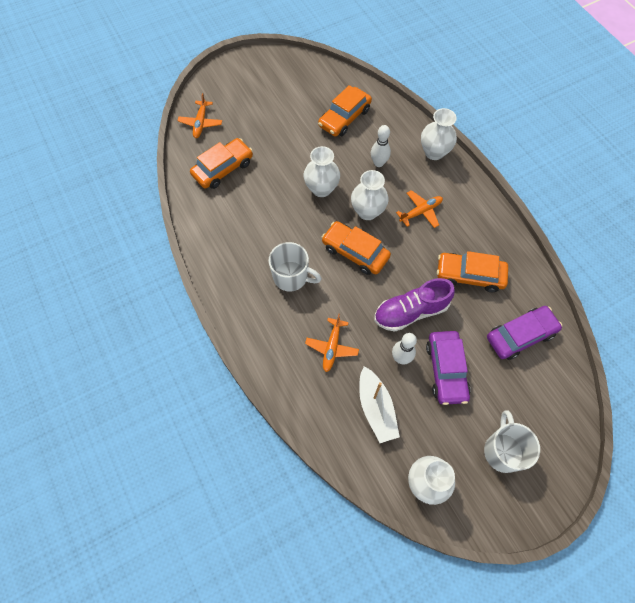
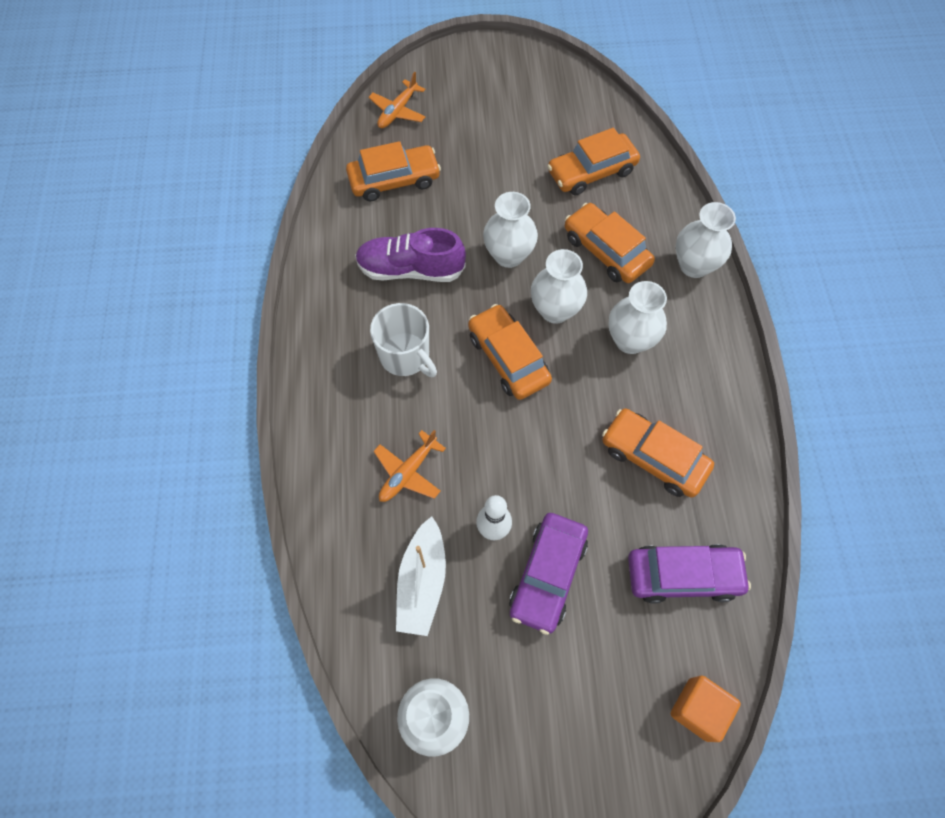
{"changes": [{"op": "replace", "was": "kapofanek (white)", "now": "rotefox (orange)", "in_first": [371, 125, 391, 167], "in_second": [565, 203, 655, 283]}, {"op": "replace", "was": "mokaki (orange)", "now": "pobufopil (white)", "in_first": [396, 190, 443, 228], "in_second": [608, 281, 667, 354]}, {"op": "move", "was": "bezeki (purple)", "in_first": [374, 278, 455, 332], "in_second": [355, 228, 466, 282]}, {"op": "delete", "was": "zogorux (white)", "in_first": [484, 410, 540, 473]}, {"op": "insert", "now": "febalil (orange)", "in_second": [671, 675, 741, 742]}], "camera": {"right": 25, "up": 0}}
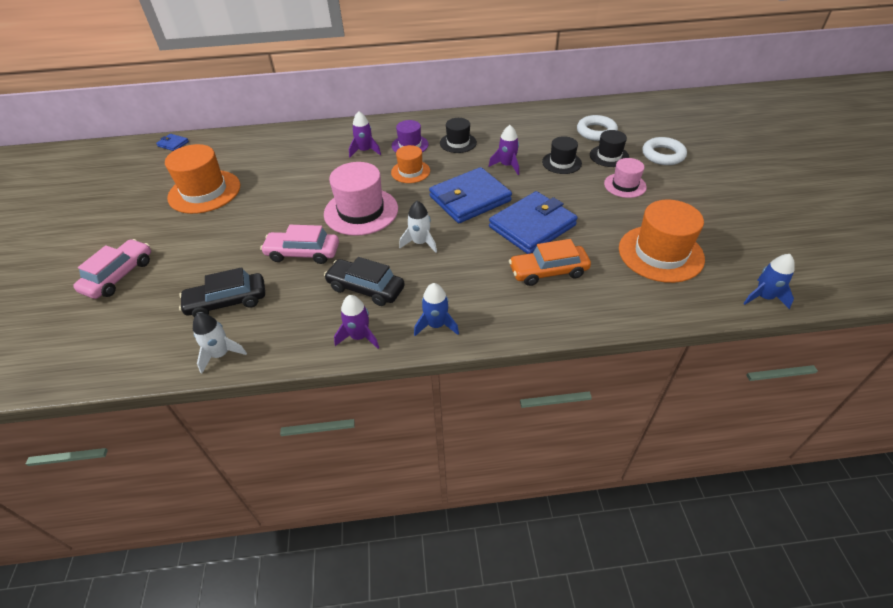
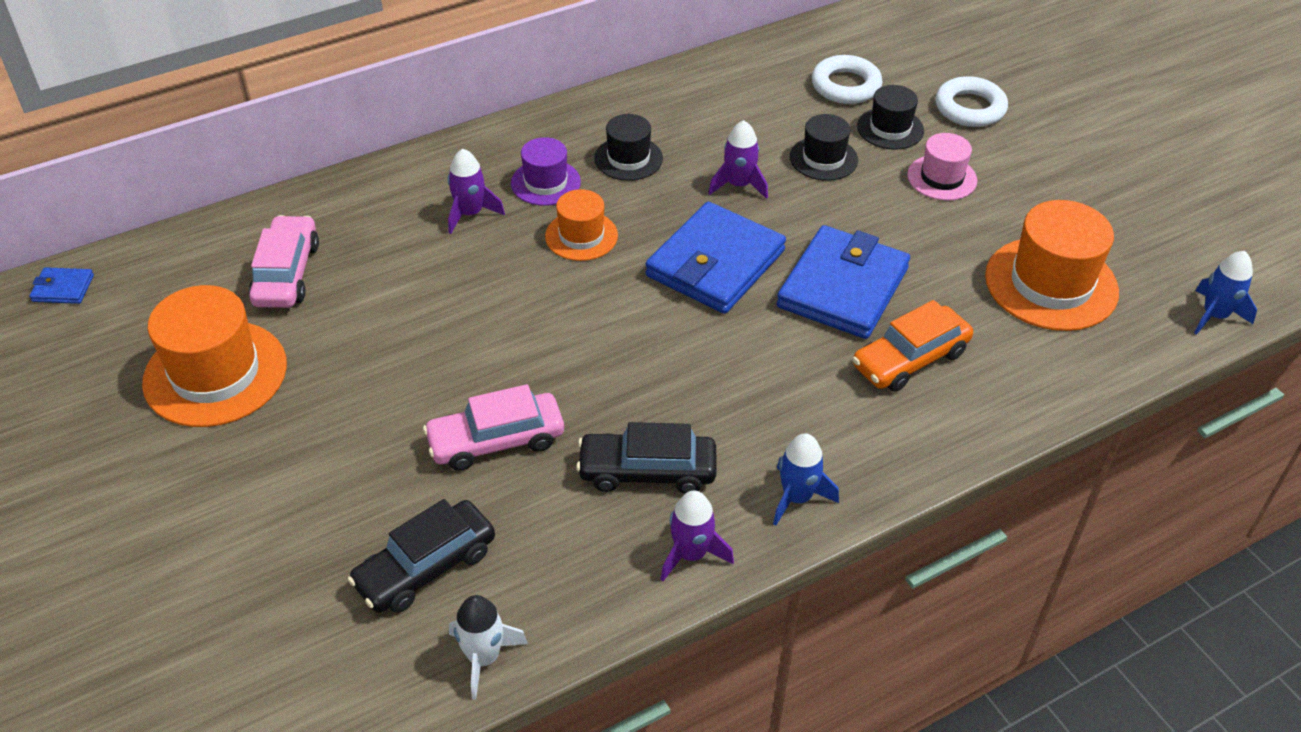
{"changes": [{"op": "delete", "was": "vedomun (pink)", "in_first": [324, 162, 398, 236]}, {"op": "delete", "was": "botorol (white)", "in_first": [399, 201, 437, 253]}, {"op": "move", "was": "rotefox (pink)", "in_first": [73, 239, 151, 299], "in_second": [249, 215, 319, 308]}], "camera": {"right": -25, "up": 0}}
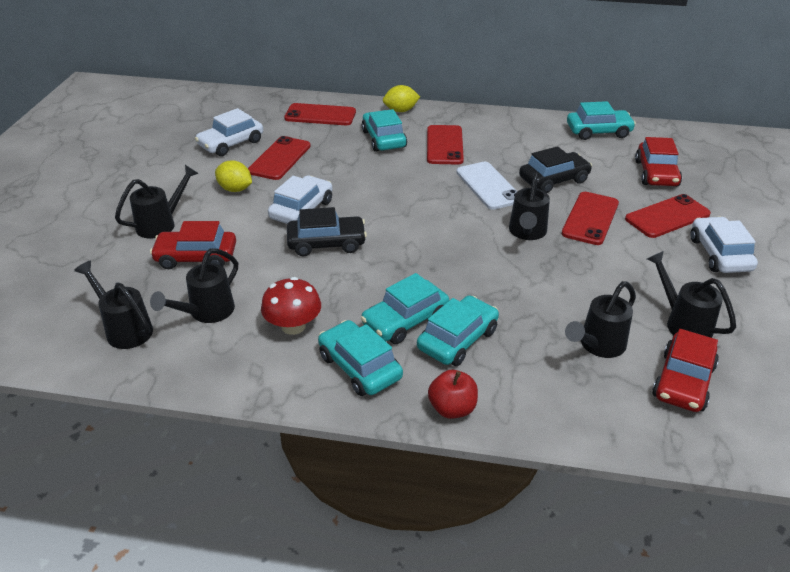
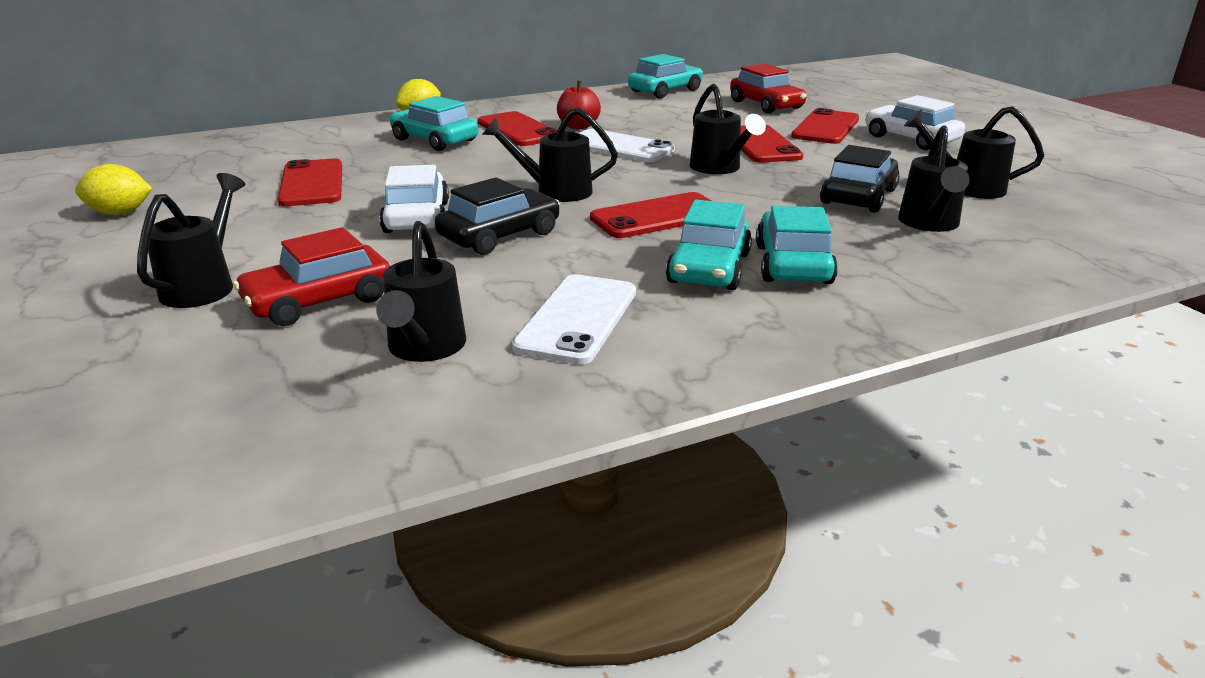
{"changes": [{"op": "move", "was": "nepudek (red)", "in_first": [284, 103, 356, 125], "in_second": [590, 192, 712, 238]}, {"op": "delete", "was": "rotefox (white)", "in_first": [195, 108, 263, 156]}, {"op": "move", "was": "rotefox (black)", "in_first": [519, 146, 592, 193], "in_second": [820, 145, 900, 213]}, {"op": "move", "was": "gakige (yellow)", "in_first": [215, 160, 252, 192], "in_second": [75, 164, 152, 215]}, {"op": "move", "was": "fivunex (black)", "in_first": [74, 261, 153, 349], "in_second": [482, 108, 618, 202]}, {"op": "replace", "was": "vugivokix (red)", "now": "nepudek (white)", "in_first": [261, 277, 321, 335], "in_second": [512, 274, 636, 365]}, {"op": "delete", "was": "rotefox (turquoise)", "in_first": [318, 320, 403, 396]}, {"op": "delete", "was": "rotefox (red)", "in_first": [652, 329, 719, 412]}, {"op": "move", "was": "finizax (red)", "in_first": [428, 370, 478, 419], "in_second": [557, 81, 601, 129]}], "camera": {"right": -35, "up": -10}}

- Activity
Omit the images; transcribe the listing verbatim.

- Expected answer
{"changes": [{"op": "replace", "was": "kapofanek (white)", "now": "rotefox (orange)", "in_first": [371, 125, 391, 167], "in_second": [565, 203, 655, 283]}, {"op": "replace", "was": "mokaki (orange)", "now": "pobufopil (white)", "in_first": [396, 190, 443, 228], "in_second": [608, 281, 667, 354]}, {"op": "move", "was": "bezeki (purple)", "in_first": [374, 278, 455, 332], "in_second": [355, 228, 466, 282]}, {"op": "delete", "was": "zogorux (white)", "in_first": [484, 410, 540, 473]}, {"op": "insert", "now": "febalil (orange)", "in_second": [671, 675, 741, 742]}], "camera": {"right": 25, "up": 0}}
{"changes": [{"op": "delete", "was": "vedomun (pink)", "in_first": [324, 162, 398, 236]}, {"op": "delete", "was": "botorol (white)", "in_first": [399, 201, 437, 253]}, {"op": "move", "was": "rotefox (pink)", "in_first": [73, 239, 151, 299], "in_second": [249, 215, 319, 308]}], "camera": {"right": -25, "up": 0}}
{"changes": [{"op": "move", "was": "nepudek (red)", "in_first": [284, 103, 356, 125], "in_second": [590, 192, 712, 238]}, {"op": "delete", "was": "rotefox (white)", "in_first": [195, 108, 263, 156]}, {"op": "move", "was": "rotefox (black)", "in_first": [519, 146, 592, 193], "in_second": [820, 145, 900, 213]}, {"op": "move", "was": "gakige (yellow)", "in_first": [215, 160, 252, 192], "in_second": [75, 164, 152, 215]}, {"op": "move", "was": "fivunex (black)", "in_first": [74, 261, 153, 349], "in_second": [482, 108, 618, 202]}, {"op": "replace", "was": "vugivokix (red)", "now": "nepudek (white)", "in_first": [261, 277, 321, 335], "in_second": [512, 274, 636, 365]}, {"op": "delete", "was": "rotefox (turquoise)", "in_first": [318, 320, 403, 396]}, {"op": "delete", "was": "rotefox (red)", "in_first": [652, 329, 719, 412]}, {"op": "move", "was": "finizax (red)", "in_first": [428, 370, 478, 419], "in_second": [557, 81, 601, 129]}], "camera": {"right": -35, "up": -10}}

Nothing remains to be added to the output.